• [Task requirements]:
Retype, word for word, only the lines from the one with "brown mouse: 3 -> 4" through the last line of the data below.

• [The data]:

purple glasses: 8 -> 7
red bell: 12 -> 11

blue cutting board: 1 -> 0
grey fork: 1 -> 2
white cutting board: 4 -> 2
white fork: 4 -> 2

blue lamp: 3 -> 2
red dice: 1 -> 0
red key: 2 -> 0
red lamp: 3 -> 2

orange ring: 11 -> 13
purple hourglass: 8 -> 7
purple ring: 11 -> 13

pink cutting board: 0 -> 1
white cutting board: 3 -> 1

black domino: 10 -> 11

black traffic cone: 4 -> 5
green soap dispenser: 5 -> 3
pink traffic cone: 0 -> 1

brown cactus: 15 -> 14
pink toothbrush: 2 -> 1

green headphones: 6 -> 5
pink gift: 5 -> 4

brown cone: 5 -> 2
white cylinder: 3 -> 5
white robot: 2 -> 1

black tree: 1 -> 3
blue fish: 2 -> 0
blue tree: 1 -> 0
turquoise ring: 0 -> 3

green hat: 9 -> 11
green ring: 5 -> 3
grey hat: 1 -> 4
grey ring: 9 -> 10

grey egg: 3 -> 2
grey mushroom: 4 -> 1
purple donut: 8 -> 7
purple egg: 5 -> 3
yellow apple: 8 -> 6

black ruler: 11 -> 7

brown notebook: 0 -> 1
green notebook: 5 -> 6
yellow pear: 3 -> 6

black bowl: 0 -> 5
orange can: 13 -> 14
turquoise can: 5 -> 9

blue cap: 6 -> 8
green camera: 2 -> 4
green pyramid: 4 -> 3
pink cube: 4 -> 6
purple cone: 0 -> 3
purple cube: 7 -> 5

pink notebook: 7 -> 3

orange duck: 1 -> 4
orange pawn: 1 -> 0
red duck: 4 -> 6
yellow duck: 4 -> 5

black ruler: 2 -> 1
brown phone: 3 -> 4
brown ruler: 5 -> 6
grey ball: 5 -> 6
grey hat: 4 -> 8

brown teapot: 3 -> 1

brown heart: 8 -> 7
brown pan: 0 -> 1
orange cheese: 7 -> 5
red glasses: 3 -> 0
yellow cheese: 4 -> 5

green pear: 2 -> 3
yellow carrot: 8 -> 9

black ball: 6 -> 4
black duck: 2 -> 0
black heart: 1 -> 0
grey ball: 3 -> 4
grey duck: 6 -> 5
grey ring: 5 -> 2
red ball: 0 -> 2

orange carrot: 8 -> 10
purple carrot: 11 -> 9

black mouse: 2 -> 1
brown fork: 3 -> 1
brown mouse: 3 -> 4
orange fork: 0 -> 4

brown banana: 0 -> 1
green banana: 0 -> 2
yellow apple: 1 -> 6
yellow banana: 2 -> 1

• [Exercise answer]:
brown mouse: 3 -> 4
orange fork: 0 -> 4

brown banana: 0 -> 1
green banana: 0 -> 2
yellow apple: 1 -> 6
yellow banana: 2 -> 1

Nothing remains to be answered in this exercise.